## Supplied material
BEGIN
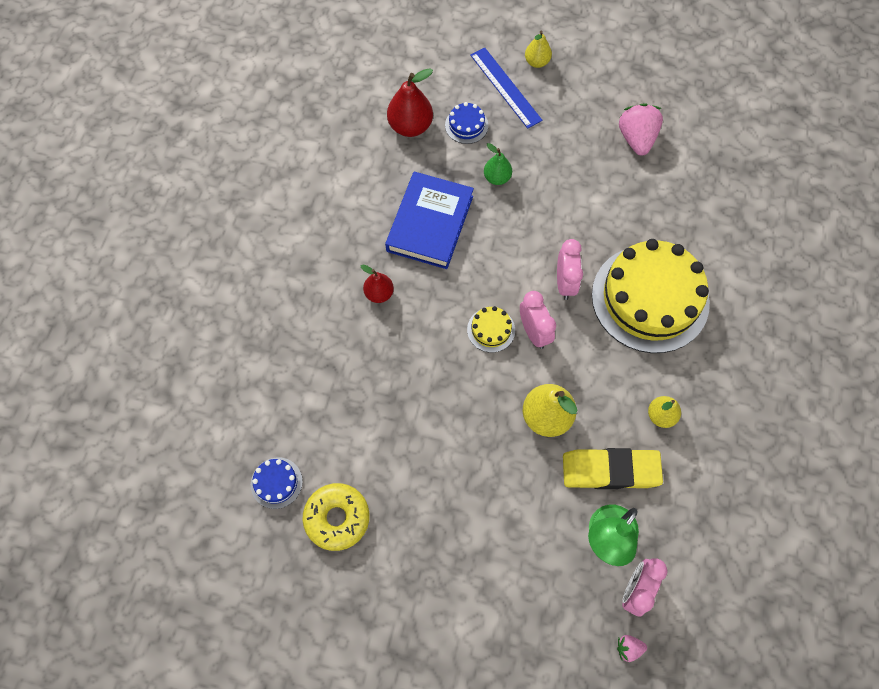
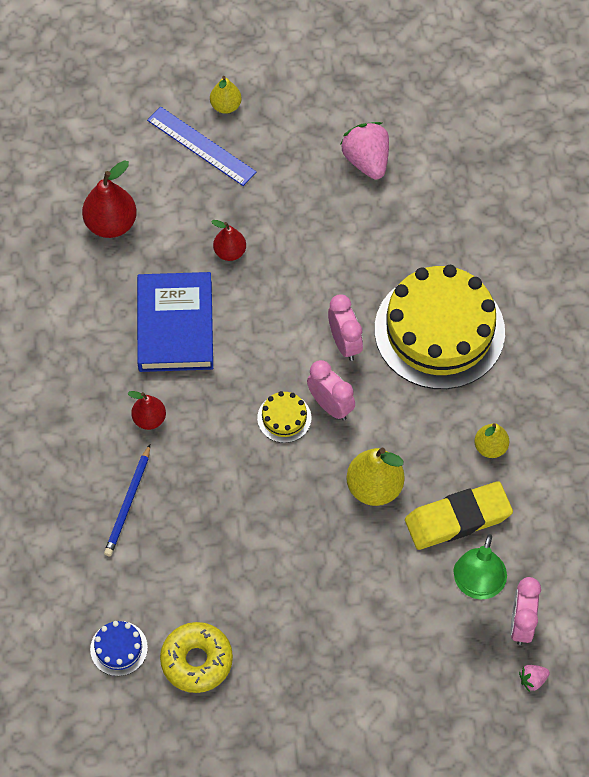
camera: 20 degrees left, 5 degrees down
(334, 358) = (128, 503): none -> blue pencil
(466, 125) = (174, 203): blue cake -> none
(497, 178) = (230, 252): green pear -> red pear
END
BEGIN
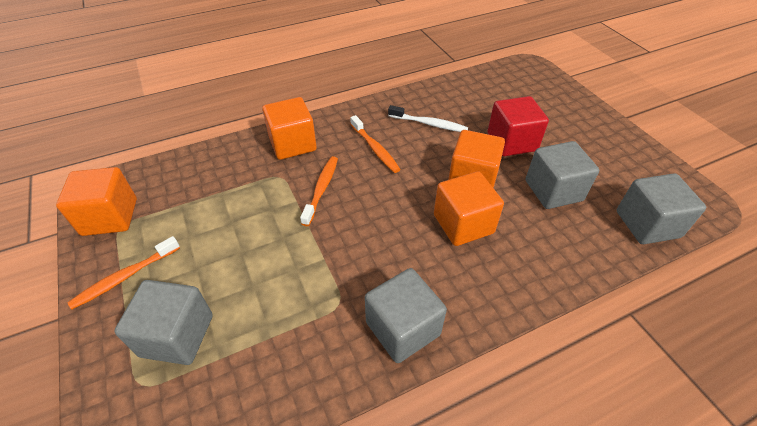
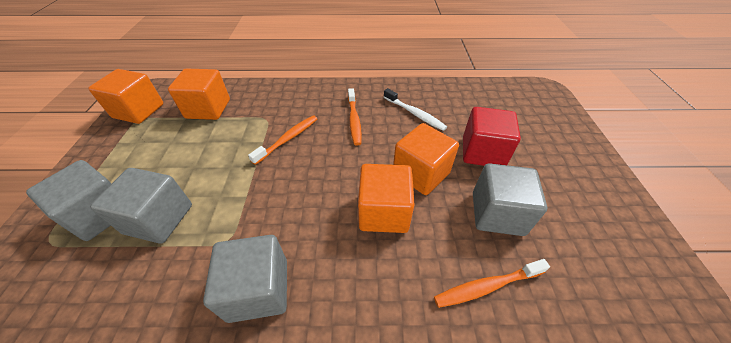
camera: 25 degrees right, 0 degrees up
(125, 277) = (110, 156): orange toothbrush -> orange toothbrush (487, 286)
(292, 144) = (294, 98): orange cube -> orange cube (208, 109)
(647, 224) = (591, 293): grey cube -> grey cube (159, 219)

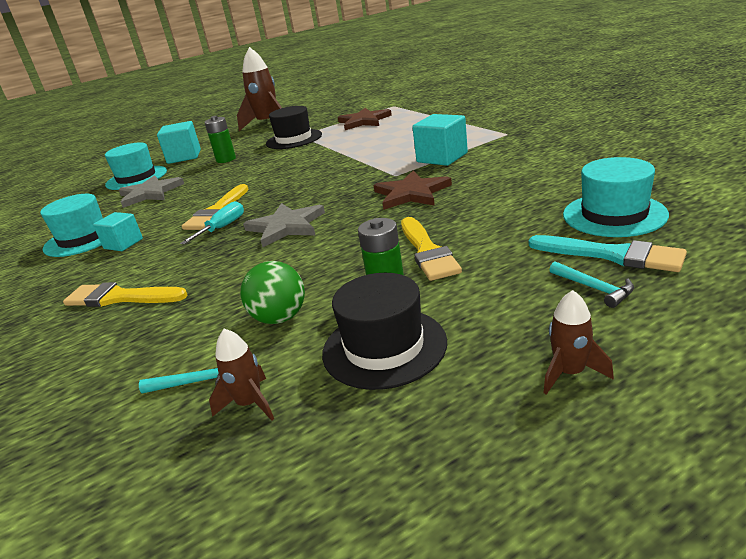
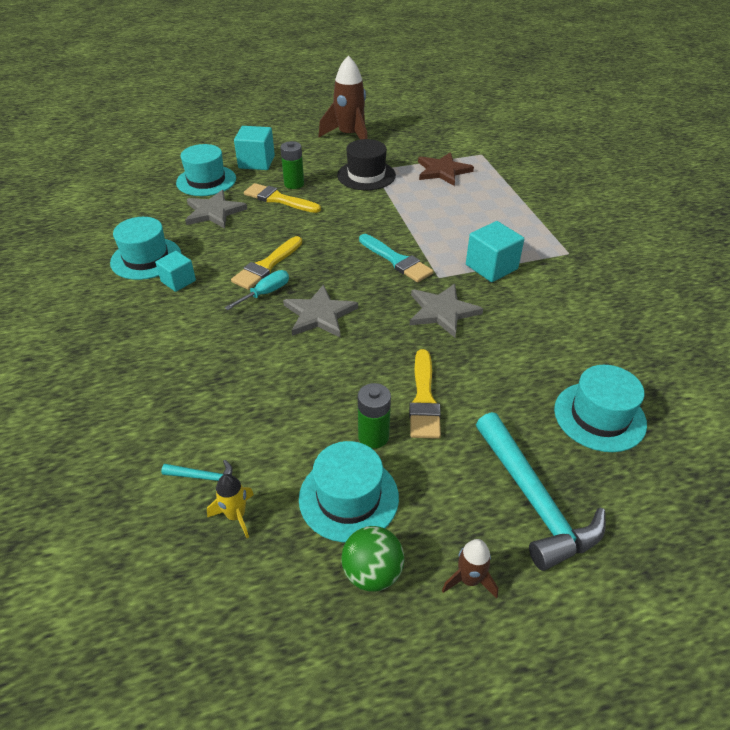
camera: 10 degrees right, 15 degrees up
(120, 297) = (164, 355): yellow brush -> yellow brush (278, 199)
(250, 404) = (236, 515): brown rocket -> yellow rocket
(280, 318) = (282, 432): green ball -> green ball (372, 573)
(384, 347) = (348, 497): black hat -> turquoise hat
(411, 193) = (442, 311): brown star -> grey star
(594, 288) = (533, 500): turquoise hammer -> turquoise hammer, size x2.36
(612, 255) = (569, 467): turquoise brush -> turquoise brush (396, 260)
END
## Exercise objective
Which lines above run from the one containing "(280, 318) = (282, 432): green" down to the one containing "(612, 255) = (569, 467): turquoise"? Repeat exactly those, both ends included, and nothing else.

## Your response
(280, 318) = (282, 432): green ball -> green ball (372, 573)
(384, 347) = (348, 497): black hat -> turquoise hat
(411, 193) = (442, 311): brown star -> grey star
(594, 288) = (533, 500): turquoise hammer -> turquoise hammer, size x2.36
(612, 255) = (569, 467): turquoise brush -> turquoise brush (396, 260)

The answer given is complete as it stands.